=== WHAT YOU ARE ASKED TO DO ===
Using the listing below, set down exactly the lines starting at the line that contains "colour,purple_brush,[315 183 427" and ending at the line that contains "relocated,purple_ruler,[317 398 469", both included, and no others.

=== RECORDS SHOWN ===
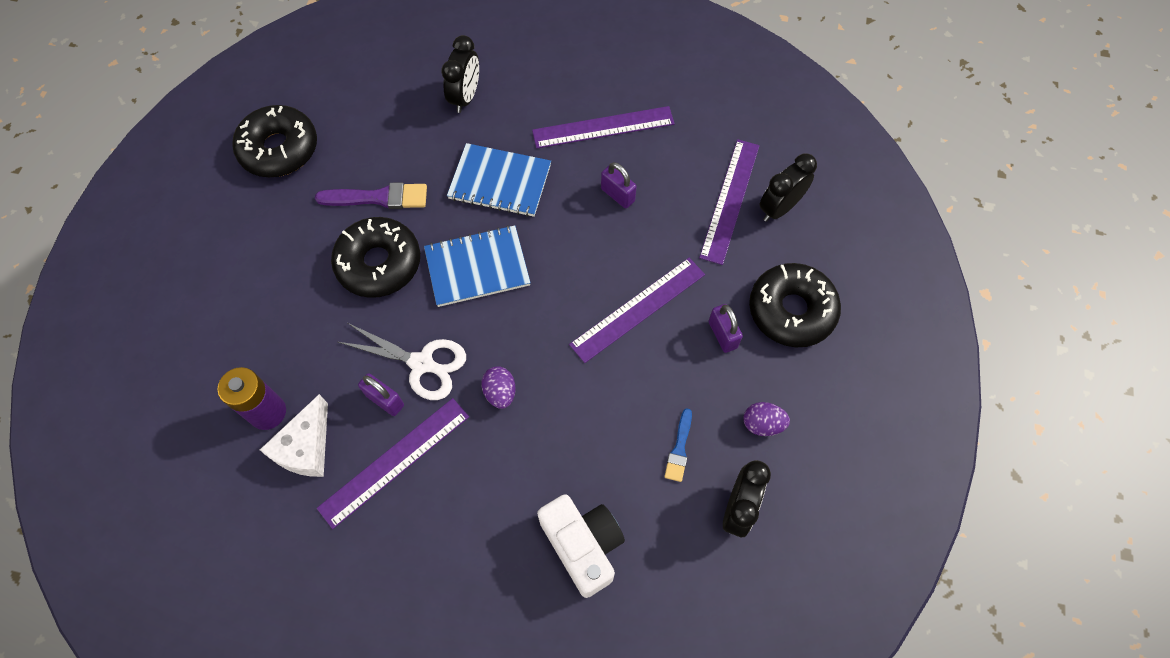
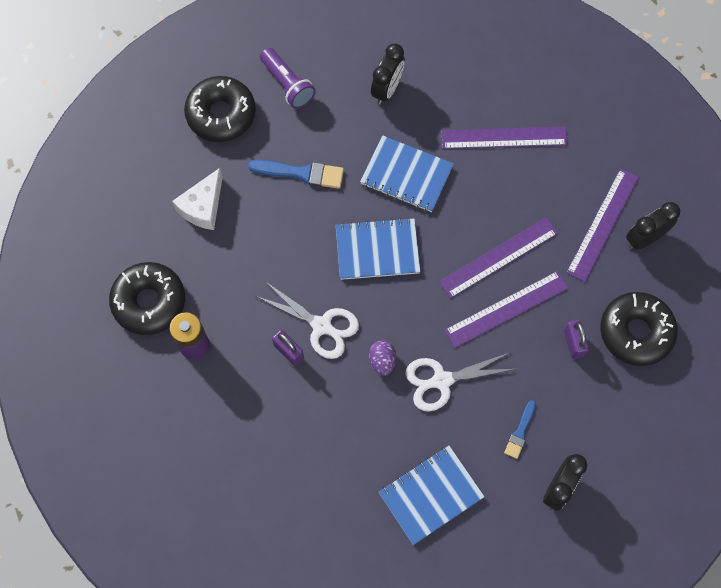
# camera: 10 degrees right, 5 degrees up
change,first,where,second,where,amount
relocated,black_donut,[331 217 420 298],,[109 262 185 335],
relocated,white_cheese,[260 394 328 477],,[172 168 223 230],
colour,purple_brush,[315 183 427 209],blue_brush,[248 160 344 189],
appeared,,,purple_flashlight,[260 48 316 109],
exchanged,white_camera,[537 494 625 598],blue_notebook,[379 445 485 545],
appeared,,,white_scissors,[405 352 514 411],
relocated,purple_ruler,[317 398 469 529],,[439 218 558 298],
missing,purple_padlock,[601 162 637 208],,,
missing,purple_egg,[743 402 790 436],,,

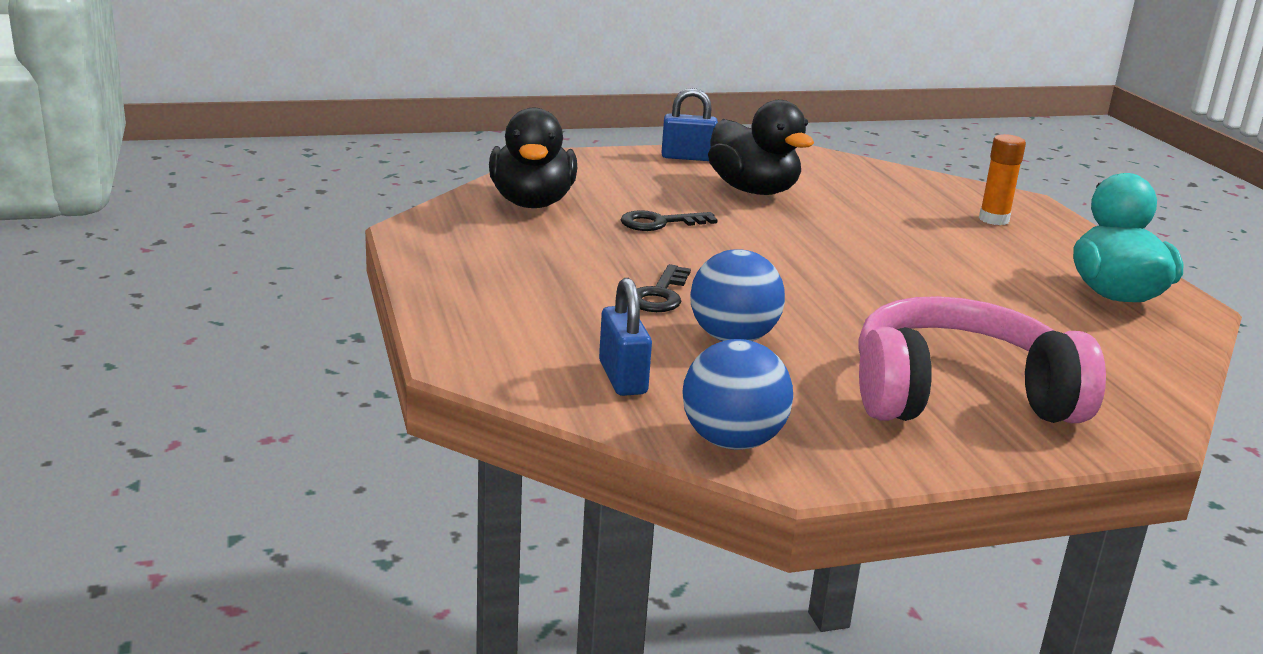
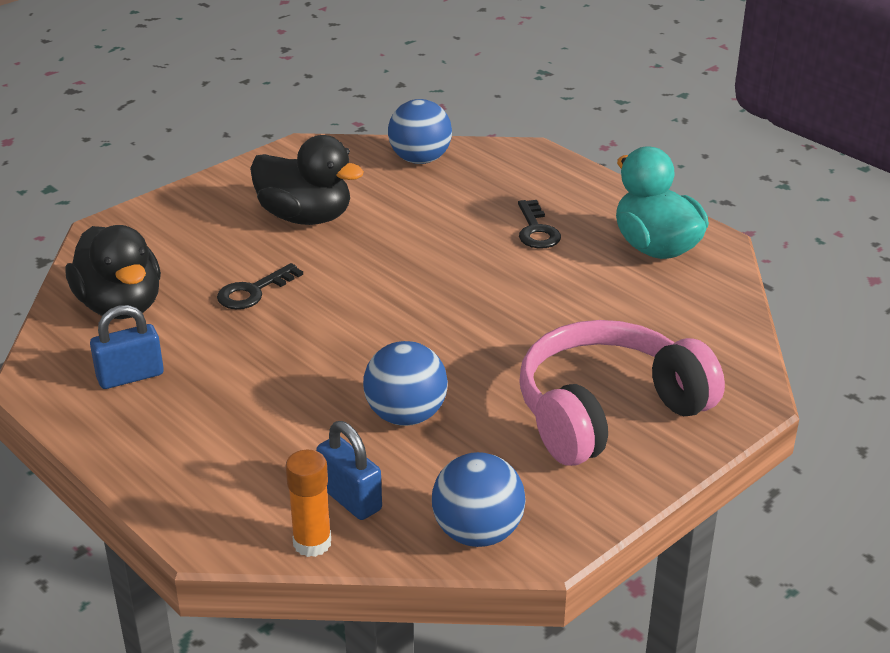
# camera: 25 degrees left, 10 degrees up
change,first,where,second,where,amount
relocated,blue_padlock,[662 88 718 161],,[90 305 164 389],
relocated,orange_glue_stick,[979 134 1026 225],,[286 450 331 557],
appeared,,,blue_ball,[388 99 452 164],
relocated,black_key,[637 264 691 312],,[518 200 561 248],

=== RESPONSE BELOW ===
colour,purple_brush,[315 183 427 209],blue_brush,[248 160 344 189],
appeared,,,purple_flashlight,[260 48 316 109],
exchanged,white_camera,[537 494 625 598],blue_notebook,[379 445 485 545],
appeared,,,white_scissors,[405 352 514 411],
relocated,purple_ruler,[317 398 469 529],,[439 218 558 298],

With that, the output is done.